** start Data in this exercise **

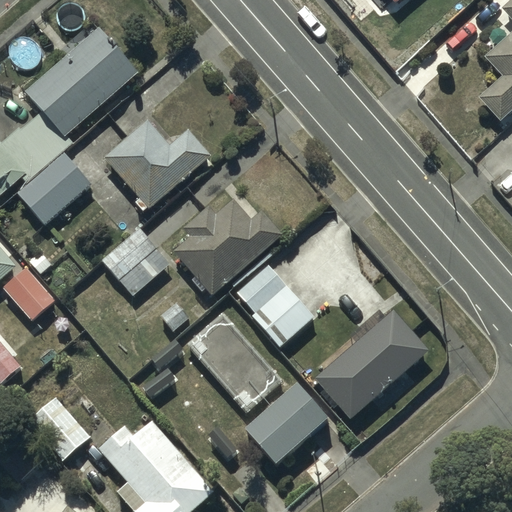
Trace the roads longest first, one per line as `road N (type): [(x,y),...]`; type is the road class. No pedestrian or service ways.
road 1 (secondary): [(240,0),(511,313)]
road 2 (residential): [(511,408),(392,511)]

** end Data in this exercise **
** start Data in this exercise **

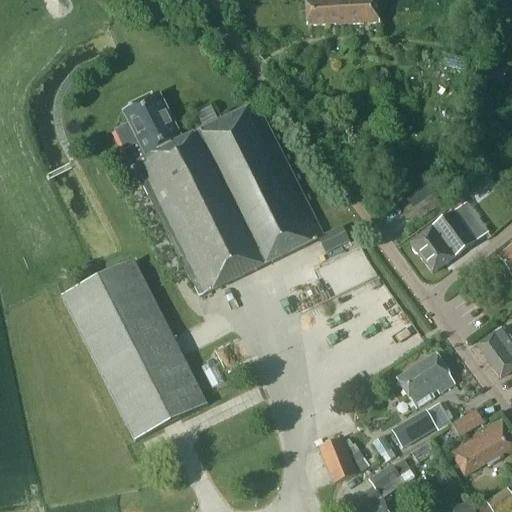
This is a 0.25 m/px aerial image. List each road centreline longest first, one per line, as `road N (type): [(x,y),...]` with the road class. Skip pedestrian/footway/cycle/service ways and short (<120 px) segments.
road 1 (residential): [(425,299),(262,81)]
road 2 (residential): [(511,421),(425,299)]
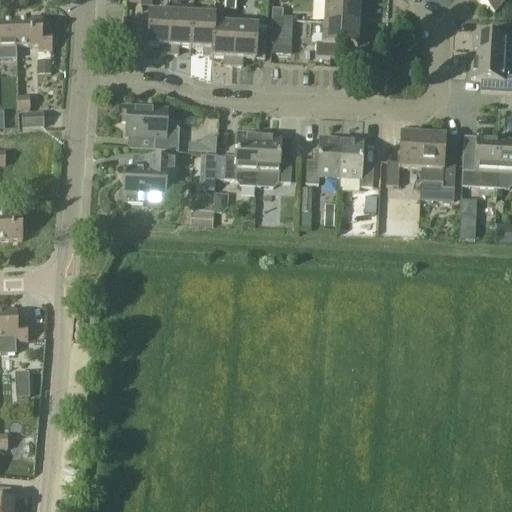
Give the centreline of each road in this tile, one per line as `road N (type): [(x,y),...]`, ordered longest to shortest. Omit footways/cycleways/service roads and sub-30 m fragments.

** end Data in this exercise **

__What needs to be done__. Rewrite the lines from the one containing "Trace the roads" through the one containing "road 2 (residential): [(511,408),(392,511)]", substituting "footway" for "pedestrian" and leaving everything else unchanged.

__Written answer__.
Trace the roads longest first, one per line as `road N (type): [(x,y),...]`; type is the road class. No footway or service ways.
road 1 (secondary): [(240,0),(511,313)]
road 2 (residential): [(511,408),(392,511)]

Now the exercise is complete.